Start of Records provided

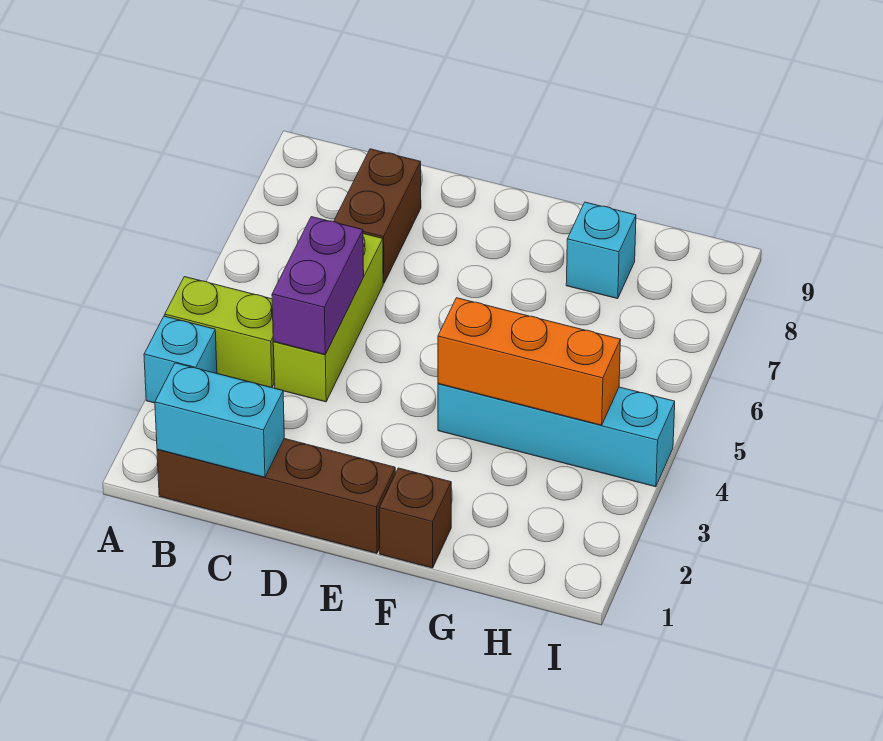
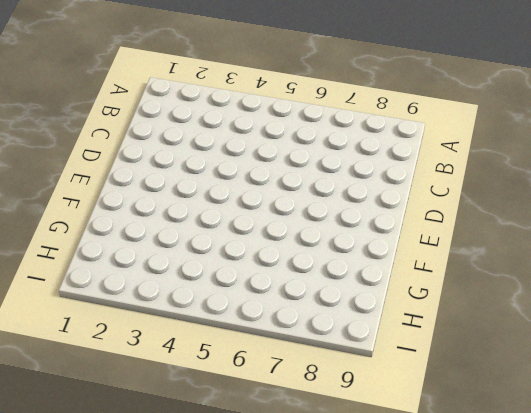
none -> cyan brick A3 level 1
none -> lime brick A4:B4 level 1

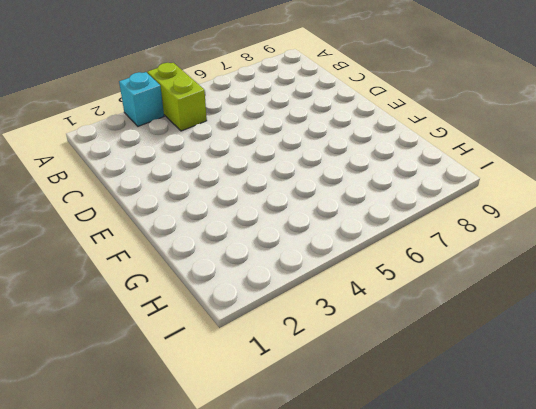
none -> brown brick B1:E1 level 1
none -> lime brick C4:C6 level 1

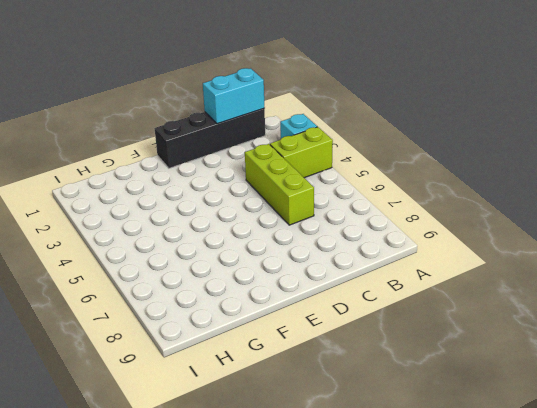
black brick B1:E1 level 1 -> brown brick B1:E1 level 1
none -> brown brick C7:C8 level 1
none -> brown brick F1 level 1

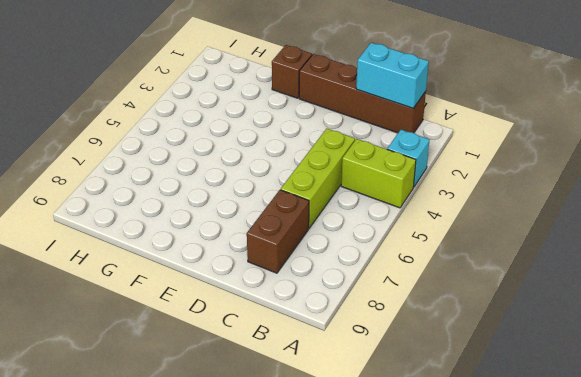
none -> cyan brick F4:I4 level 1
none -> cyan brick G8 level 1

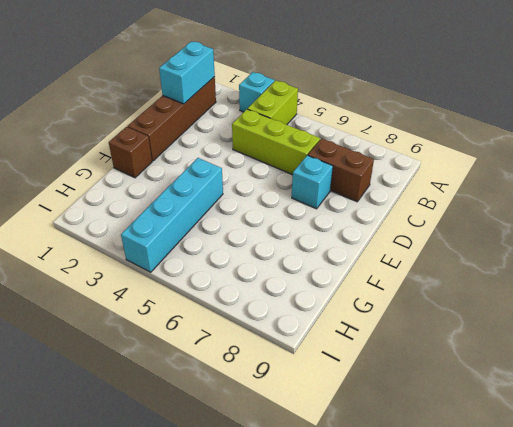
cyan brick D7 level 1 -> cyan brick G8 level 1
none -> purple brick C4:C5 level 2
none -> orange brick F4:H4 level 2

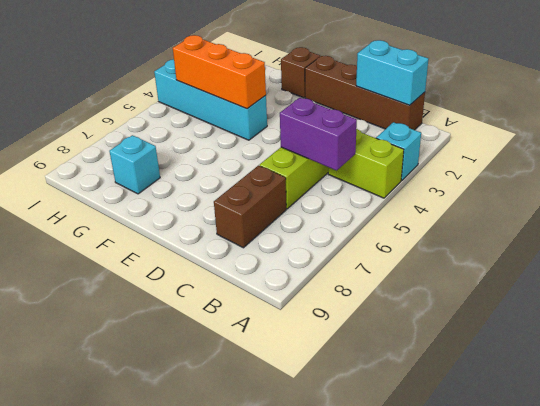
purple brick B5:C5 level 2 -> purple brick C4:C5 level 2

End of Records provided

Exercise - Repeat exactly the lines from the start of the entries down to the line with "none -> cyan brick G8 level 1", keeping both ends but none of the pictures.

Reply -
none -> cyan brick A3 level 1
none -> lime brick A4:B4 level 1

none -> brown brick B1:E1 level 1
none -> lime brick C4:C6 level 1

black brick B1:E1 level 1 -> brown brick B1:E1 level 1
none -> brown brick C7:C8 level 1
none -> brown brick F1 level 1

none -> cyan brick F4:I4 level 1
none -> cyan brick G8 level 1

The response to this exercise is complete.